* About this exercise
Find where "LDR202: none -> GL5516 (DGND, n9)" appears in the entries below. That line and all lines after it, through the last, are to be duplicated exactly, with nothing else.

* Dataset extract
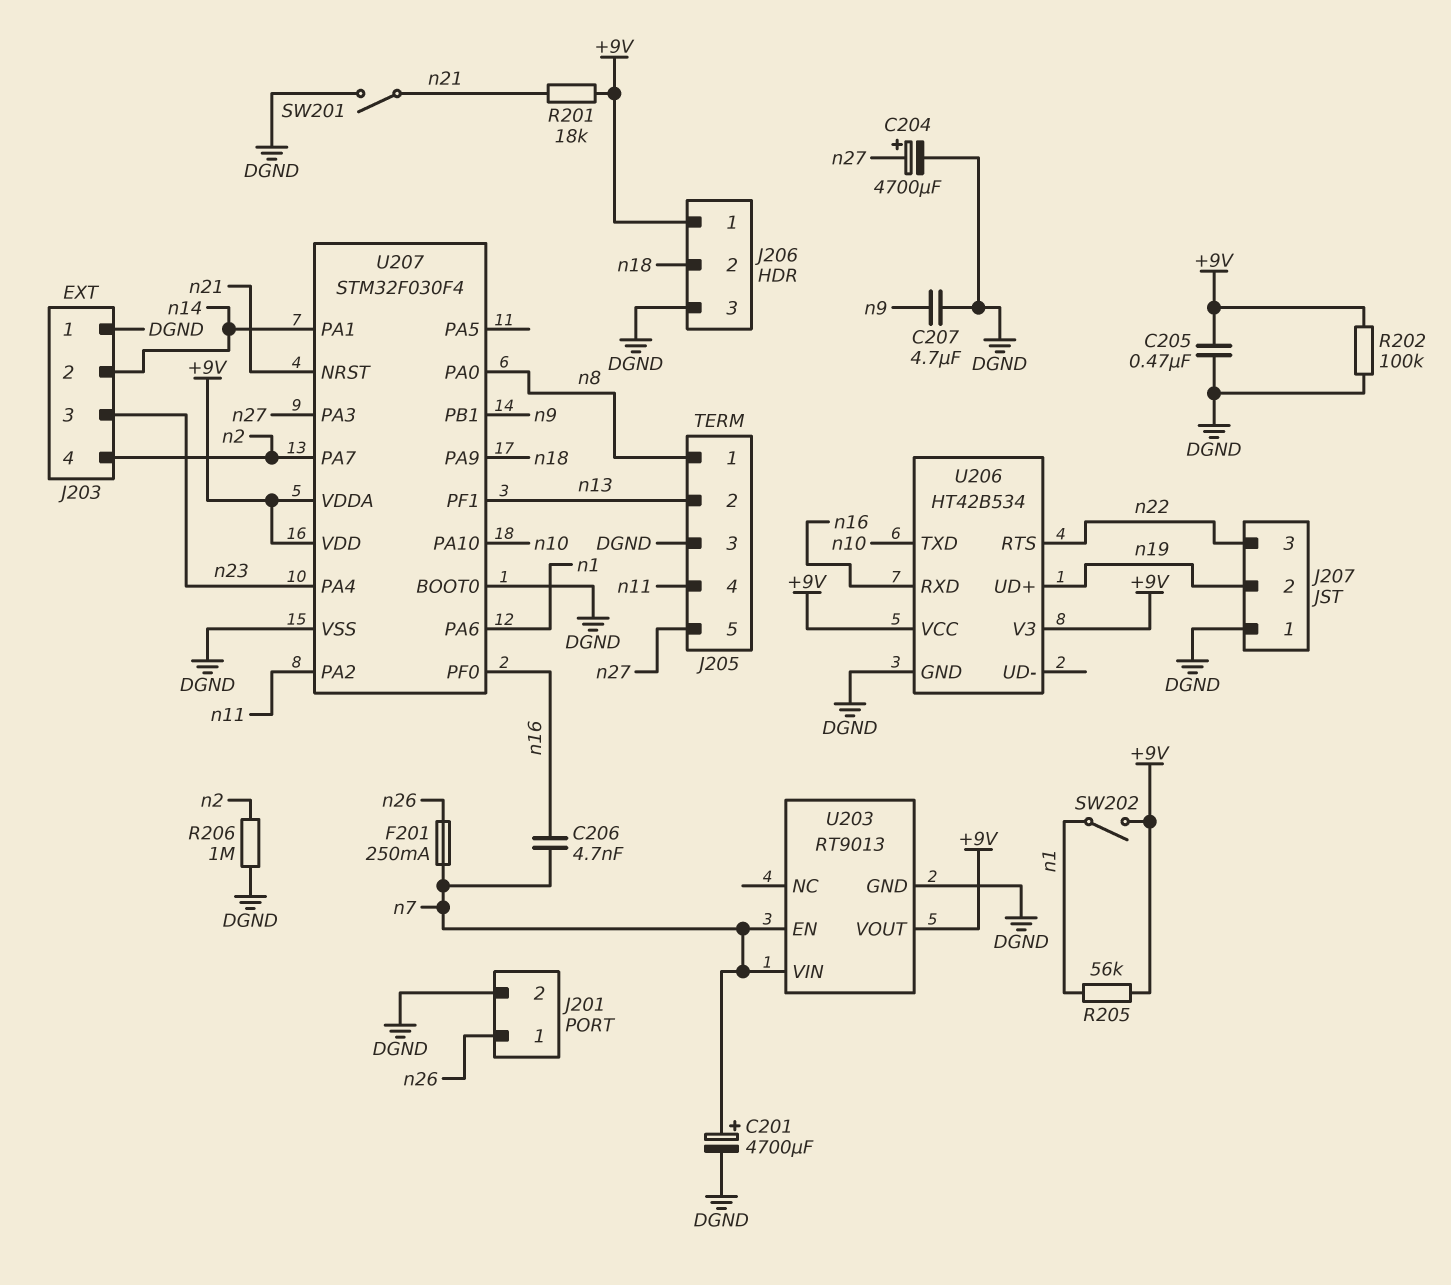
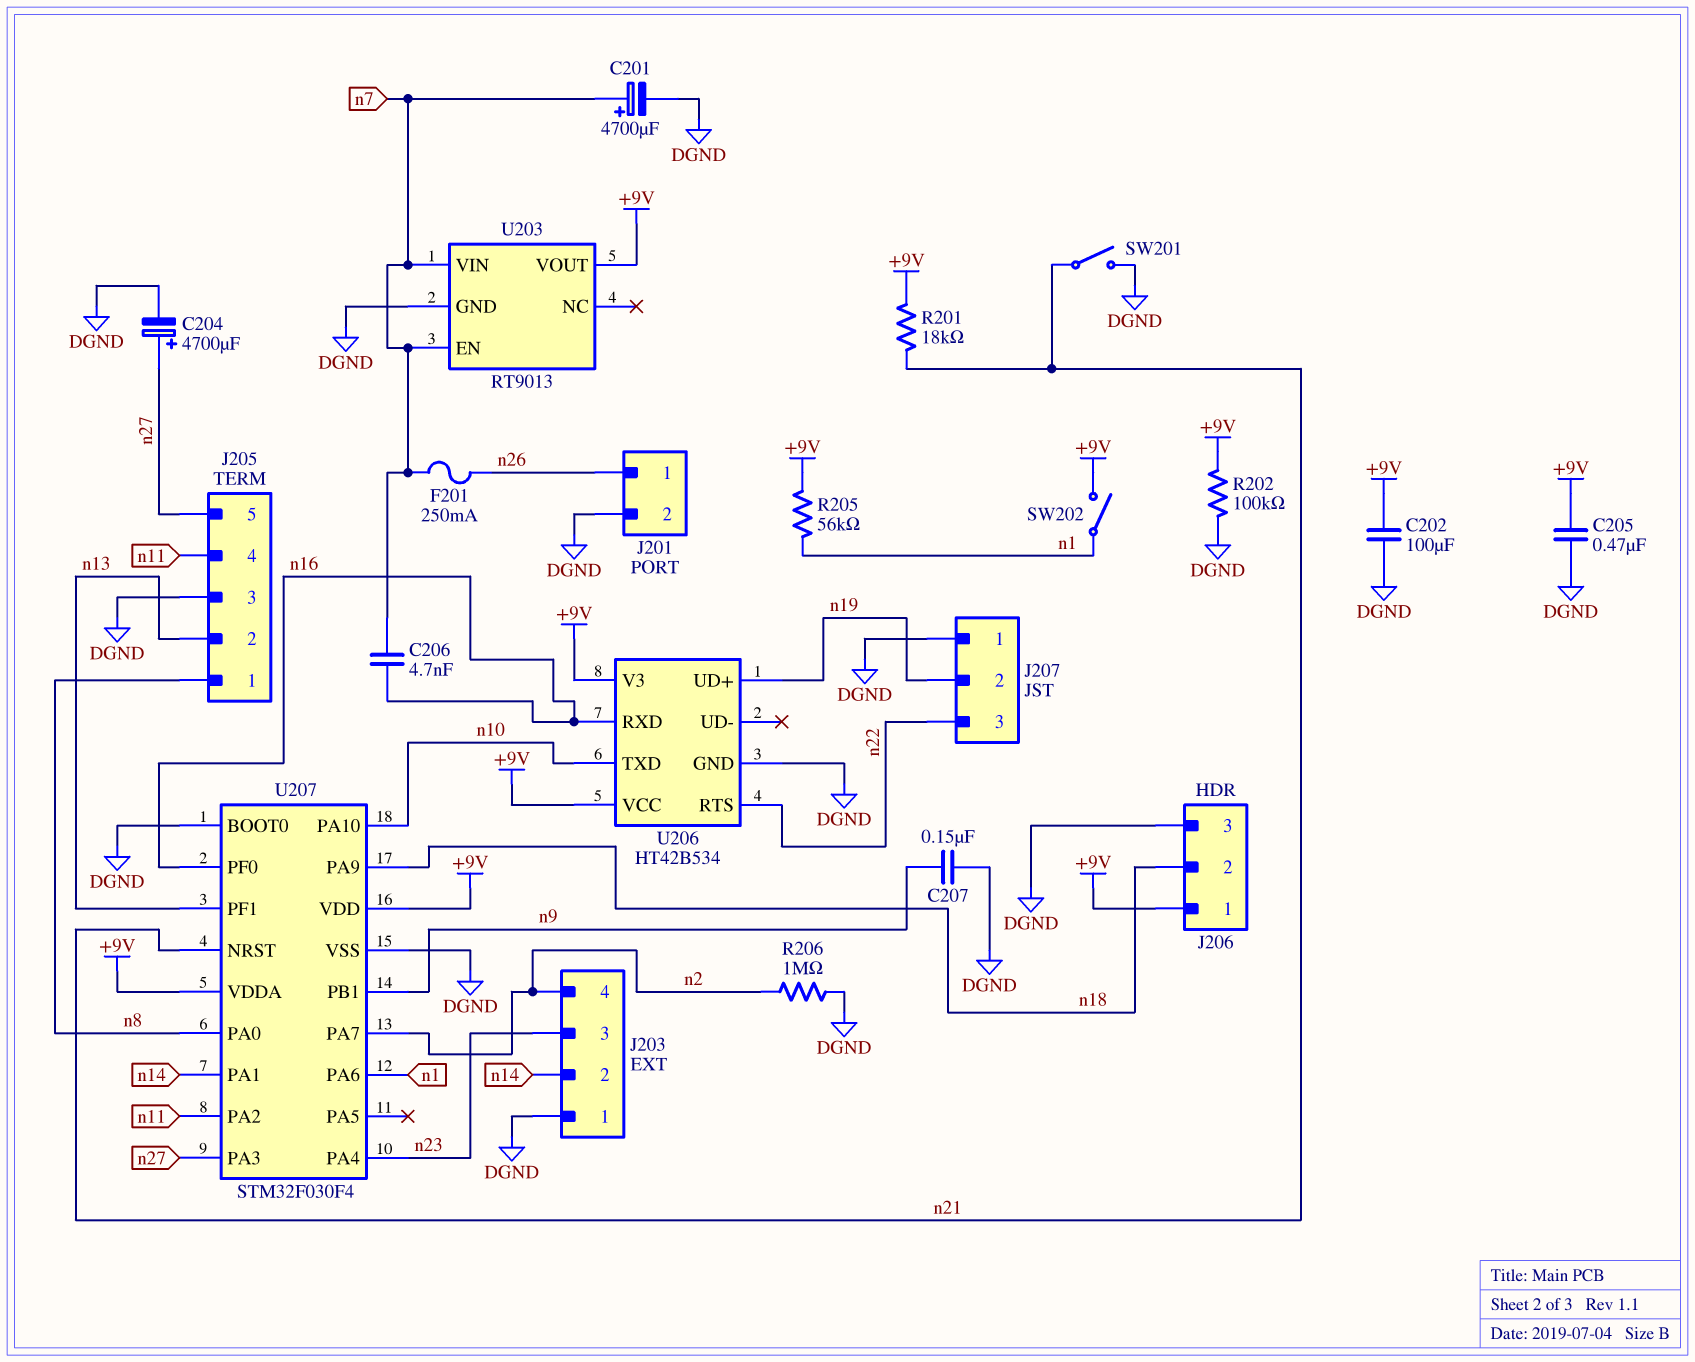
C202: none -> 100uF (+9V, DGND)
C207: 4.7uF (DGND, n9) -> 150nF (DGND, n9)

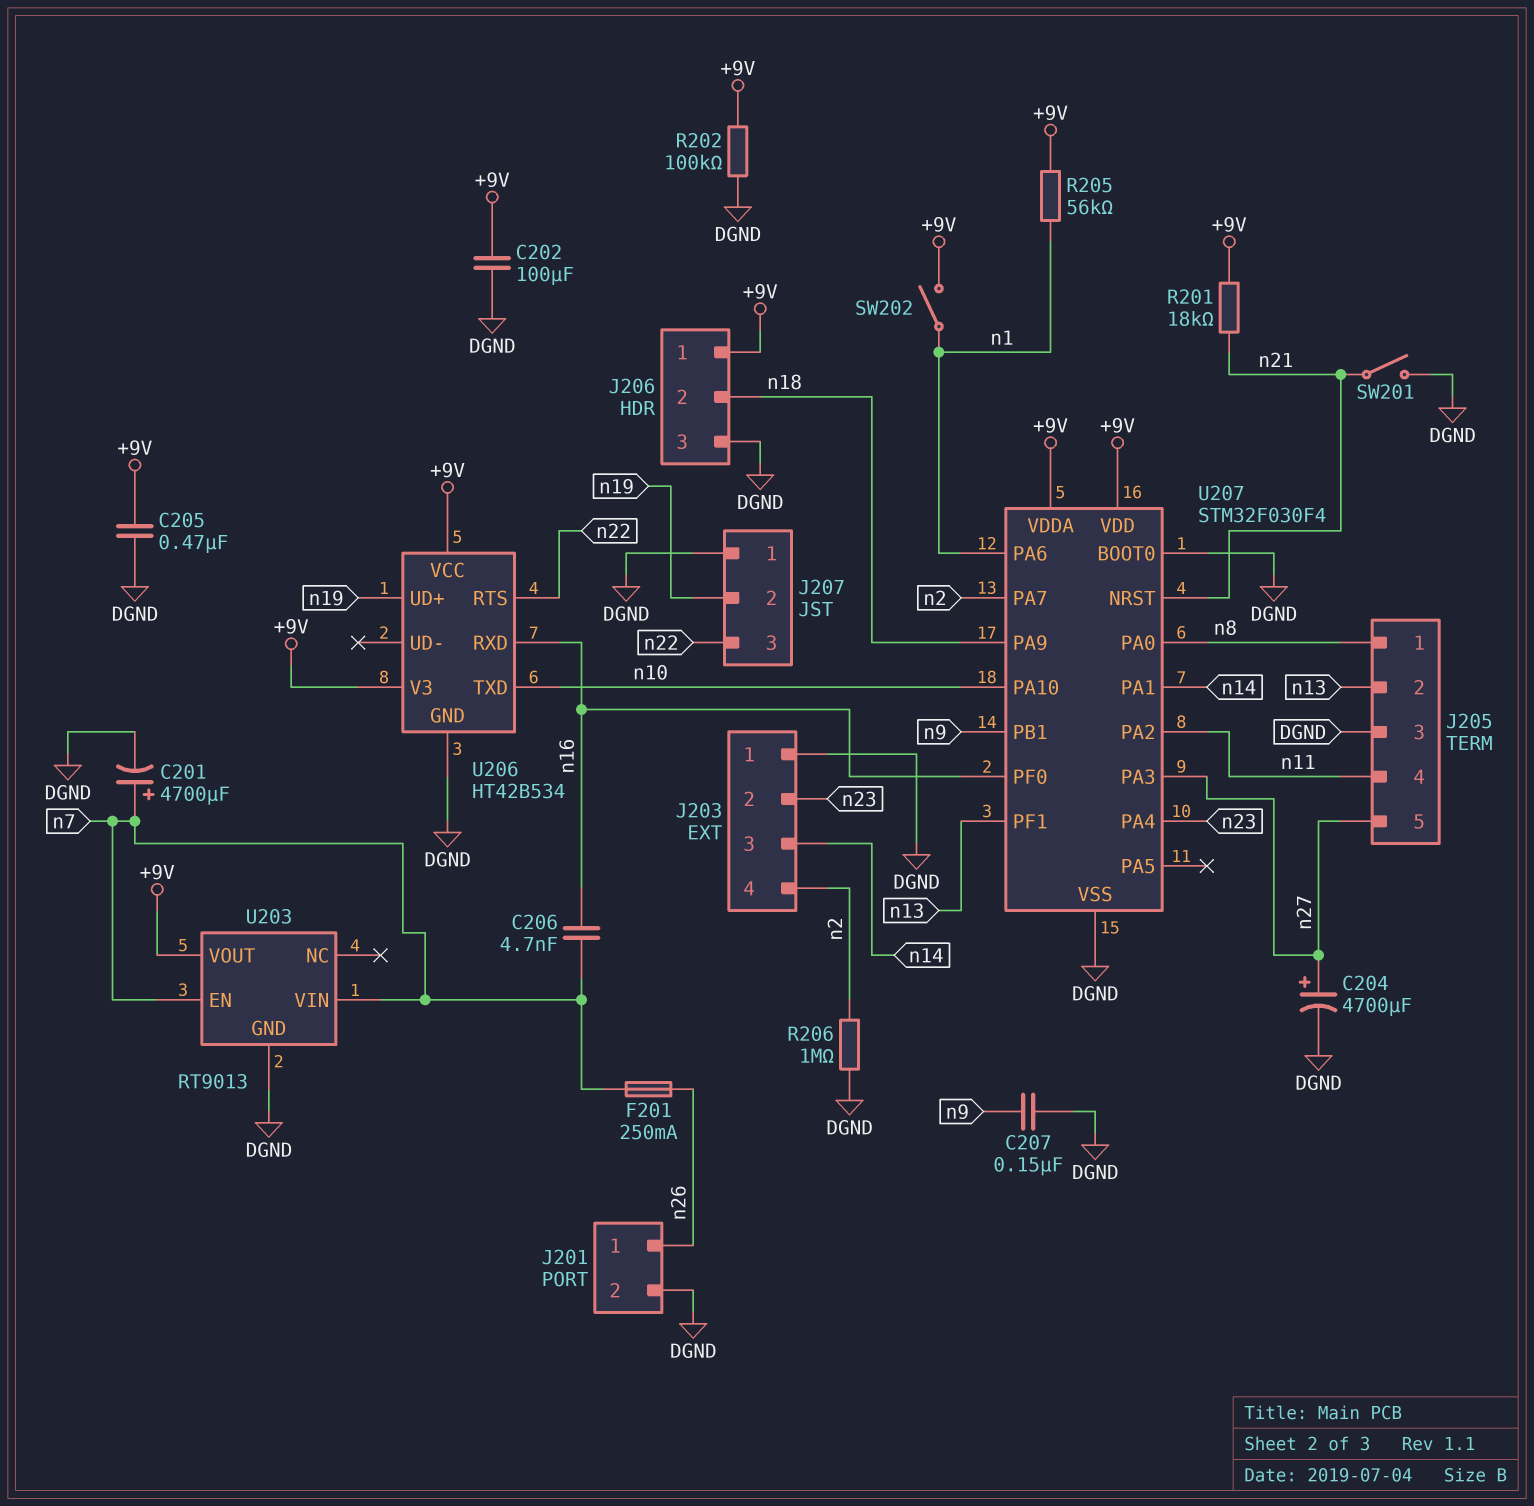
J203 pin 2: n14 -> n23
J203 pin 3: n23 -> n14

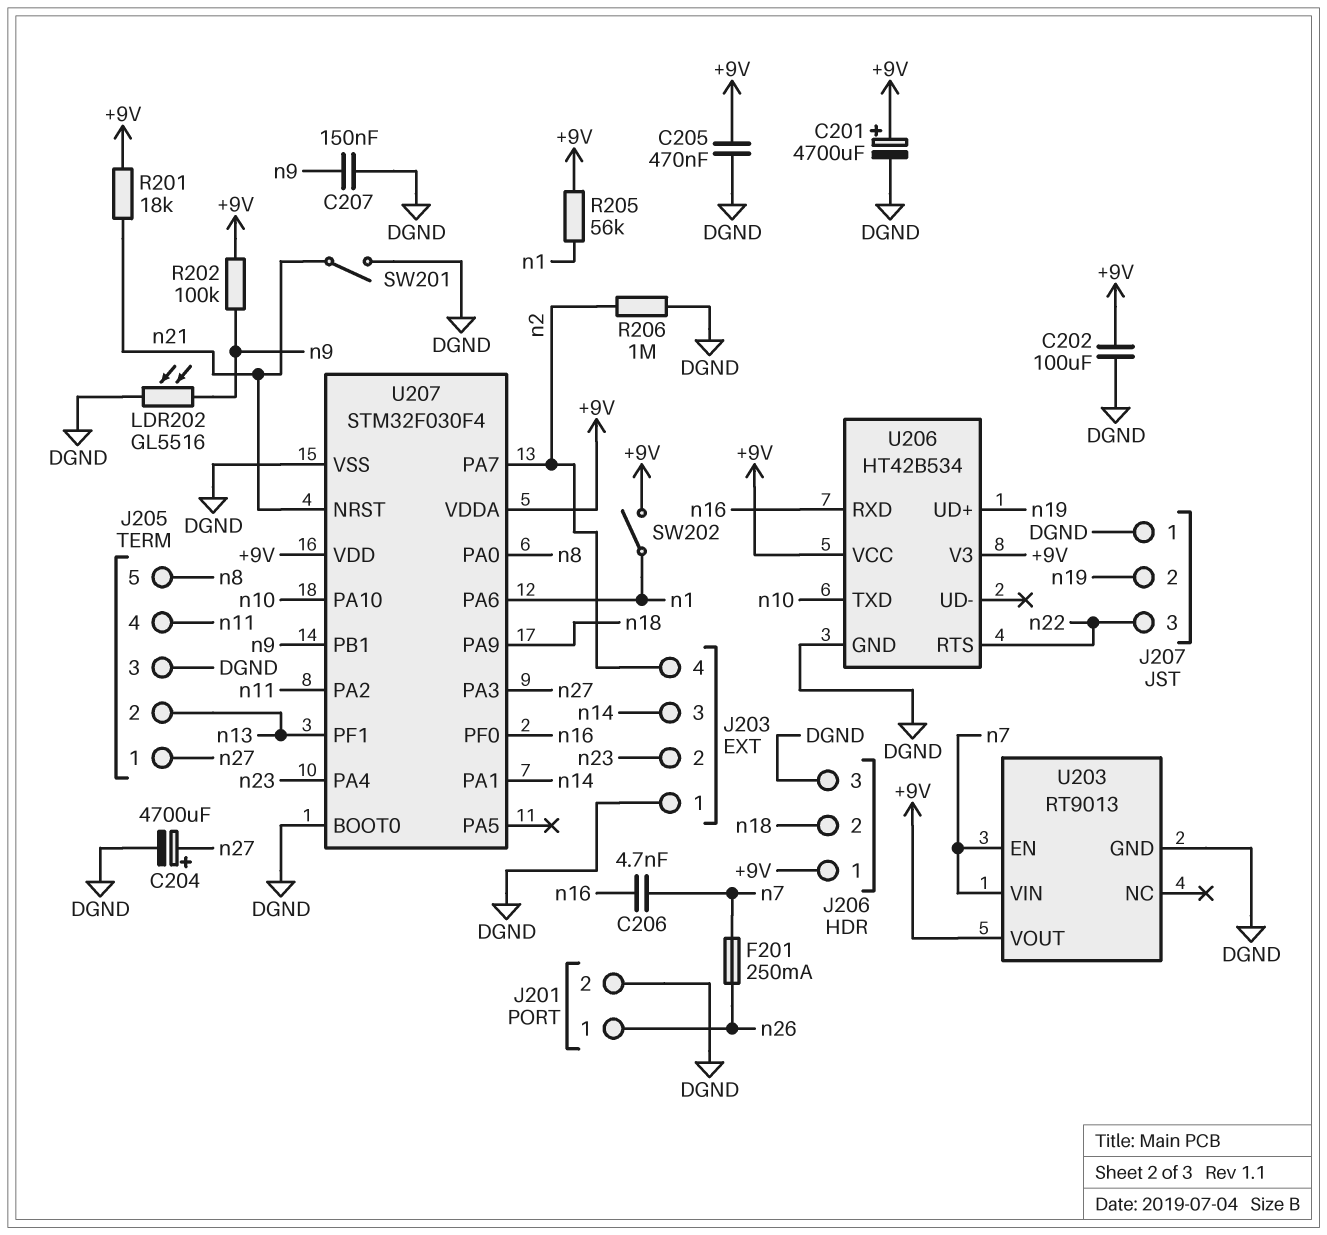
C201: 4700uF (plus n7, minus DGND) -> 4700uF (plus +9V, minus DGND)
J205 pin 1: n8 -> n27
J205 pin 5: n27 -> n8
LDR202: none -> GL5516 (DGND, n9)
R202: 100k (+9V, DGND) -> 100k (+9V, n9)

* Written solution
LDR202: none -> GL5516 (DGND, n9)
R202: 100k (+9V, DGND) -> 100k (+9V, n9)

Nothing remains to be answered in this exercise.